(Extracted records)
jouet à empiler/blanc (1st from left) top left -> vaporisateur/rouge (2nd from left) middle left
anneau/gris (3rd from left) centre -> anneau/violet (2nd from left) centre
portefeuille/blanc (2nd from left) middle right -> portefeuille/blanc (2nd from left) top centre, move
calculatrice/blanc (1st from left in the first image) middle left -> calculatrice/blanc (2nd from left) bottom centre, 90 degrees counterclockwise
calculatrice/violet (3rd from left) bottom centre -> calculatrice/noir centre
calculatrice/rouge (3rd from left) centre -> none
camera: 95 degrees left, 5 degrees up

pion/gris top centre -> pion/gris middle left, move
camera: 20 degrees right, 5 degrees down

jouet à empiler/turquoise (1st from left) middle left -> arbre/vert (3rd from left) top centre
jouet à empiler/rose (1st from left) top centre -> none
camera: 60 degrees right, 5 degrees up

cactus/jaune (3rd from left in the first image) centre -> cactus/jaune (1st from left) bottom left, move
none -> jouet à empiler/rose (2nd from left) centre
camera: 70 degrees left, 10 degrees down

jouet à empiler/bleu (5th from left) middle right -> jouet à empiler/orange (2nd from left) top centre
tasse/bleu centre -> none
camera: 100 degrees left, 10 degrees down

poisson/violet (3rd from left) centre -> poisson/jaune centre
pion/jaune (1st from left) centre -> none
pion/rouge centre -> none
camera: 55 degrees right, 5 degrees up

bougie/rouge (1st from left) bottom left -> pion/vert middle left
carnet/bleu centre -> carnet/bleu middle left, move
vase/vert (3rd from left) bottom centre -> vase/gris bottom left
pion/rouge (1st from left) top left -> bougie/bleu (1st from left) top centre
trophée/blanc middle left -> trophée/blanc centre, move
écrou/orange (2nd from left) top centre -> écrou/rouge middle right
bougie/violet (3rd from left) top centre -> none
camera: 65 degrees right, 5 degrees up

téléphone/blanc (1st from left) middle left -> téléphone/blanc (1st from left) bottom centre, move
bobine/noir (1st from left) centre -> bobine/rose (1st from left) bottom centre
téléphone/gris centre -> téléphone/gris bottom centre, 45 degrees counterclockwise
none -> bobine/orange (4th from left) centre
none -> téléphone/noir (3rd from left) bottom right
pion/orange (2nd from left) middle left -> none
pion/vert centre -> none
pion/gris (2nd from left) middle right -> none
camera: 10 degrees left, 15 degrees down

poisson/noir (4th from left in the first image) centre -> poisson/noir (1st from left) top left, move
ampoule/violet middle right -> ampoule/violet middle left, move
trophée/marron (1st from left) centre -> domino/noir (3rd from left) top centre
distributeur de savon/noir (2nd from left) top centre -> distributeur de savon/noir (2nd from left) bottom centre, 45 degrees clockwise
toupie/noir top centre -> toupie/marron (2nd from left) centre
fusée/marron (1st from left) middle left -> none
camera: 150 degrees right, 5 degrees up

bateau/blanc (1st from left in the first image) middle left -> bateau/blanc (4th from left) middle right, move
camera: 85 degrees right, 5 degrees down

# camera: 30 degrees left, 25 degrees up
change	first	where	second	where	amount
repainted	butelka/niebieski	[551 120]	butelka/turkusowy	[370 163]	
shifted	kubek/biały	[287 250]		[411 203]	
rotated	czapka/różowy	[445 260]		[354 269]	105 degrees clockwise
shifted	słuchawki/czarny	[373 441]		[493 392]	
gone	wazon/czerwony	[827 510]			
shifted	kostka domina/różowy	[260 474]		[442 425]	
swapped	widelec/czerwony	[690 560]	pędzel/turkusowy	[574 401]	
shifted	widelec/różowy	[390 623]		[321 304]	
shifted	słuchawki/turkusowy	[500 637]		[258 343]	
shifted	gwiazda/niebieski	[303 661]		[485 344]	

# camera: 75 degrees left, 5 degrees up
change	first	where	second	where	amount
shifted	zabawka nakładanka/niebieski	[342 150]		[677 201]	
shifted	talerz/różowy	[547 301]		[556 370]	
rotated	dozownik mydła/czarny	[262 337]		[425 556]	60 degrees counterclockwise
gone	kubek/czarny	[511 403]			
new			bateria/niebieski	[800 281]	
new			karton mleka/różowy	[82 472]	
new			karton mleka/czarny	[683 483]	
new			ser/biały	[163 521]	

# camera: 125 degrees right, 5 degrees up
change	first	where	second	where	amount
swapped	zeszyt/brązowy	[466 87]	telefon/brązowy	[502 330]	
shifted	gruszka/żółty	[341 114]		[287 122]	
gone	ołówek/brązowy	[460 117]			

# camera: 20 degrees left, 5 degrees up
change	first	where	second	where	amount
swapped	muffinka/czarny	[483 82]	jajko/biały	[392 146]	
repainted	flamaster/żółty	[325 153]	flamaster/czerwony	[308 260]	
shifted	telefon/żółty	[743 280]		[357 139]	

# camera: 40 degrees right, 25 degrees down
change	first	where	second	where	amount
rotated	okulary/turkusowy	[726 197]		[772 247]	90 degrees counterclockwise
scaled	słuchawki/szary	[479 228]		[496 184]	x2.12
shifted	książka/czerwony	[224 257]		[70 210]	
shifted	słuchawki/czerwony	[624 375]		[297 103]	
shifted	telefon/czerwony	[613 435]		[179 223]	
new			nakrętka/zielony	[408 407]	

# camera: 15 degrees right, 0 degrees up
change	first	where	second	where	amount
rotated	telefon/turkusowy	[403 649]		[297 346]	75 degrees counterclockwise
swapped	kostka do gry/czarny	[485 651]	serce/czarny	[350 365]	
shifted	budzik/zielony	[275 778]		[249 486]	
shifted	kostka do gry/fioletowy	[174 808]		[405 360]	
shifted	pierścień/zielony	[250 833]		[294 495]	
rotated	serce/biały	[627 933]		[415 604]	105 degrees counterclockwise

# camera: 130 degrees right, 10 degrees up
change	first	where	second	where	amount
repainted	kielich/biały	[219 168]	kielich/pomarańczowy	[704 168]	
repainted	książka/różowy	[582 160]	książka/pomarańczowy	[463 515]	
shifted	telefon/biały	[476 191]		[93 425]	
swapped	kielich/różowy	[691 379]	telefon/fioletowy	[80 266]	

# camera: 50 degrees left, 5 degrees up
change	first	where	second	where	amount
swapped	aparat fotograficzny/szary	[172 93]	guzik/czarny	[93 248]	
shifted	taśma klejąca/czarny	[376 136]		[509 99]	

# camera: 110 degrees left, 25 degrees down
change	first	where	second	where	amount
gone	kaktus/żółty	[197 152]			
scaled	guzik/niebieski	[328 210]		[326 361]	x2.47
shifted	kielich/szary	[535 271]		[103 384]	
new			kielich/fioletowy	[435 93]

**WHAT NEEDS TO BE DONE**
The answer is the run of lines above from the line containing "calculatrice/violet (3rd from" through the line containing "calculatrice/rouge (3rd from", copied exactly and alone.

**ANSWER TO THE EXERCISE**
calculatrice/violet (3rd from left) bottom centre -> calculatrice/noir centre
calculatrice/rouge (3rd from left) centre -> none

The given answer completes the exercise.